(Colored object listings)
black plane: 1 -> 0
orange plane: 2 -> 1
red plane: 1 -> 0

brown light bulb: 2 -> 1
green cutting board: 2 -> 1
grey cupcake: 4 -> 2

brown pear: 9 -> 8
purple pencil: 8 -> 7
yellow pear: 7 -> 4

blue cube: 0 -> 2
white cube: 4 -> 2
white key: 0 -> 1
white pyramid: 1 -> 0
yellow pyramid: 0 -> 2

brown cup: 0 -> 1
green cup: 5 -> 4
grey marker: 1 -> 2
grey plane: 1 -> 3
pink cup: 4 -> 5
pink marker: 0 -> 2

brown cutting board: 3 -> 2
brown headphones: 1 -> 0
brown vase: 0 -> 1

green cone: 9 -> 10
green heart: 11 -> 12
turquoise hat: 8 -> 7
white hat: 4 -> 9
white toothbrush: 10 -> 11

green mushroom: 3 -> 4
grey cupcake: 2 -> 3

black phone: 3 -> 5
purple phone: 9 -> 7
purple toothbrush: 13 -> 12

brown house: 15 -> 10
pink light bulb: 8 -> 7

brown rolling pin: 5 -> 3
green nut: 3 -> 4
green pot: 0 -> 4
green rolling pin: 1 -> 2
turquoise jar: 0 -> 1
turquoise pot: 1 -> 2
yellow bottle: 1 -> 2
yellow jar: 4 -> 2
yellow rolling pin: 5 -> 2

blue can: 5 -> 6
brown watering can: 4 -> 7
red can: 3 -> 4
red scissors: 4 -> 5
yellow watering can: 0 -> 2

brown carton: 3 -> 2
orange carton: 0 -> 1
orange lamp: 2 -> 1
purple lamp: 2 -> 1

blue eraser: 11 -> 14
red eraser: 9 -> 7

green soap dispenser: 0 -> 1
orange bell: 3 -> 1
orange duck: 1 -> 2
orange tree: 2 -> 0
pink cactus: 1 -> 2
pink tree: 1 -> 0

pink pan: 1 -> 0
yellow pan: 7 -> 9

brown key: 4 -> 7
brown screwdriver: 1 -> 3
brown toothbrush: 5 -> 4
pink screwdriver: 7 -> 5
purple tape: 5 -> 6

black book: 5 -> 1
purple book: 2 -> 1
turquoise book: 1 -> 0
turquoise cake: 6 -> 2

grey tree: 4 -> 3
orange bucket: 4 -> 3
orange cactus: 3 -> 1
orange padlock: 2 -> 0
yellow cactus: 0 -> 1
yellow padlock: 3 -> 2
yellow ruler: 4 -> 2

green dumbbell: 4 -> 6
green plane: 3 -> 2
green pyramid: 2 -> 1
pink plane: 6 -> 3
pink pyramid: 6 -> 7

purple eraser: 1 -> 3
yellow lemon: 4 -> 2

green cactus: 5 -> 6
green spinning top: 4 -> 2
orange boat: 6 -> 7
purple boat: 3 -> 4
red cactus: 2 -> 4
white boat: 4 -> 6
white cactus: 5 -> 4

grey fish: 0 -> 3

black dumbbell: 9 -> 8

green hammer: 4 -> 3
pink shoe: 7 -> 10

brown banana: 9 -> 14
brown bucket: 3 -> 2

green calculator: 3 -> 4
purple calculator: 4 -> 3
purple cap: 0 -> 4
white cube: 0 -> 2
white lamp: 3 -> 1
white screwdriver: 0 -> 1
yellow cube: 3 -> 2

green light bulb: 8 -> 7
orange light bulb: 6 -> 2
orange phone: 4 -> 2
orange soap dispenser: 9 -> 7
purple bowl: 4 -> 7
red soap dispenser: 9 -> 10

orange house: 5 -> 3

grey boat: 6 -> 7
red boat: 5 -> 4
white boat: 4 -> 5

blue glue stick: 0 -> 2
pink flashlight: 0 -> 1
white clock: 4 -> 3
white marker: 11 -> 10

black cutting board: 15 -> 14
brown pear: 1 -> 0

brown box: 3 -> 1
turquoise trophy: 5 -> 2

ABOUT THIS TASK
Each line with the word "marker" in the records above belongs in the result; copy all of them.

RESPONSE TO THE TASK
grey marker: 1 -> 2
pink marker: 0 -> 2
white marker: 11 -> 10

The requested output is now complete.